- **Problem to solve**
Starting at the line that contains "Artel Talk: [201,212,423,338]" in the listing below, write out every line word for word until you have written the line that contains "Designs: [680,473,718,504] ->".

- **Material to process**
:::

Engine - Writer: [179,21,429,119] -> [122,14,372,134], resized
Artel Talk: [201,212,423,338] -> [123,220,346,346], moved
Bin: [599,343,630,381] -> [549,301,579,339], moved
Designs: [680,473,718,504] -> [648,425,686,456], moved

:::

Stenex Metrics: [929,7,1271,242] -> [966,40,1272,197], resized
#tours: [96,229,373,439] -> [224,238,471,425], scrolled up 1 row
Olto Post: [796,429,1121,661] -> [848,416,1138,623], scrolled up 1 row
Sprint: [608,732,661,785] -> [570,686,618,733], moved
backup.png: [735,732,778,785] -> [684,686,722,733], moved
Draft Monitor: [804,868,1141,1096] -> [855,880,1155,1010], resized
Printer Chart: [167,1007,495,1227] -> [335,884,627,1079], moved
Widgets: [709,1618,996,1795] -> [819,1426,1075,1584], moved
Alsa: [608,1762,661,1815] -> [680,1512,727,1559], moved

:::

- **Task solution**
Artel Talk: [201,212,423,338] -> [123,220,346,346], moved
Bin: [599,343,630,381] -> [549,301,579,339], moved
Designs: [680,473,718,504] -> [648,425,686,456], moved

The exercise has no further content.